### What the task asks
The stretch from the line with "(345, 481) = (732, 361): white" through the line with "(587, 315) = (573, 235): black" in the records below: write it out exactly, and nothing else.

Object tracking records
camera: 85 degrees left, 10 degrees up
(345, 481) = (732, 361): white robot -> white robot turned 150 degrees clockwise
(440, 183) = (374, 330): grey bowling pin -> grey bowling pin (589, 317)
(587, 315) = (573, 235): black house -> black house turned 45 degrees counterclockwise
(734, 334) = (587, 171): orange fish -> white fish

### Output of the task
(345, 481) = (732, 361): white robot -> white robot turned 150 degrees clockwise
(440, 183) = (374, 330): grey bowling pin -> grey bowling pin (589, 317)
(587, 315) = (573, 235): black house -> black house turned 45 degrees counterclockwise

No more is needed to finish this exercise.